> Problem details
In the answer, give only the lines from the one containing "(444, 198) = (572, 532): none -> brown cube" to the end of the listing below, each reproduced word for word.

◆ ◆ ◆

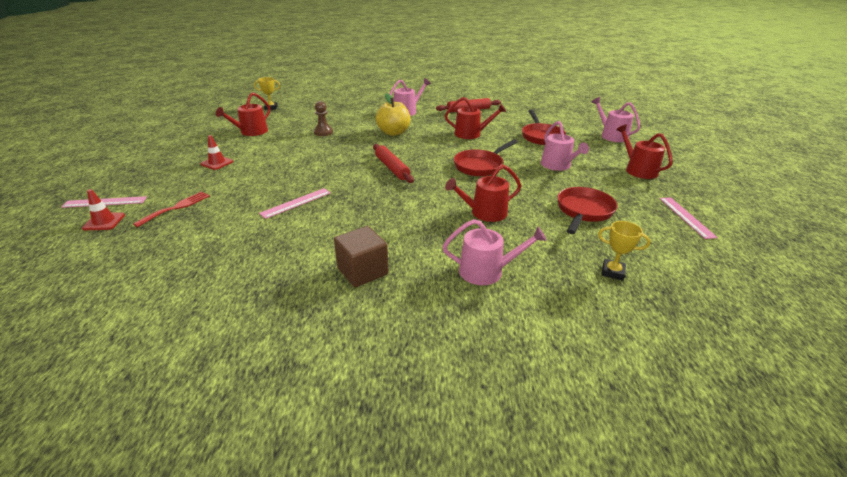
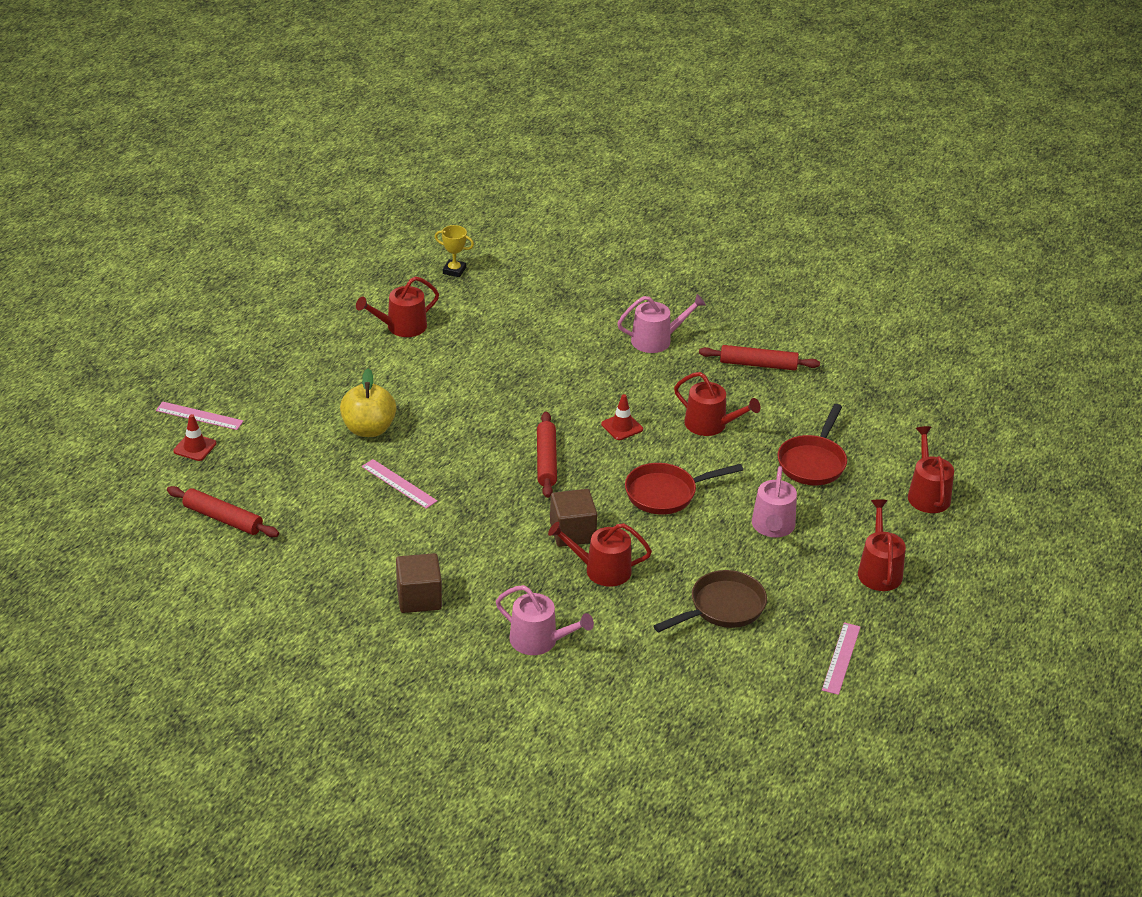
camera: 25 degrees right, 5 degrees up
(143, 264) = (223, 519): none -> red rolling pin
(176, 207) = (270, 449): red fork -> none
(217, 163) = (336, 383): red traffic cone -> red traffic cone (622, 427)
(296, 203) = (399, 483): pink ruler -> pink ruler turned 60 degrees clockwise
(323, 132) = (499, 357): brown pawn -> none
(393, 132) = (598, 387): yellow apple -> yellow apple (368, 429)
(444, 198) = (572, 532): none -> brown cube
(583, 211) = (722, 608): red pan -> brown pan
(611, 135) = (927, 494): pink watering can -> red watering can
(612, 272) = (667, 687): yellow trophy -> none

◆ ◆ ◆

> Answer to this task
(444, 198) = (572, 532): none -> brown cube
(583, 211) = (722, 608): red pan -> brown pan
(611, 135) = (927, 494): pink watering can -> red watering can
(612, 272) = (667, 687): yellow trophy -> none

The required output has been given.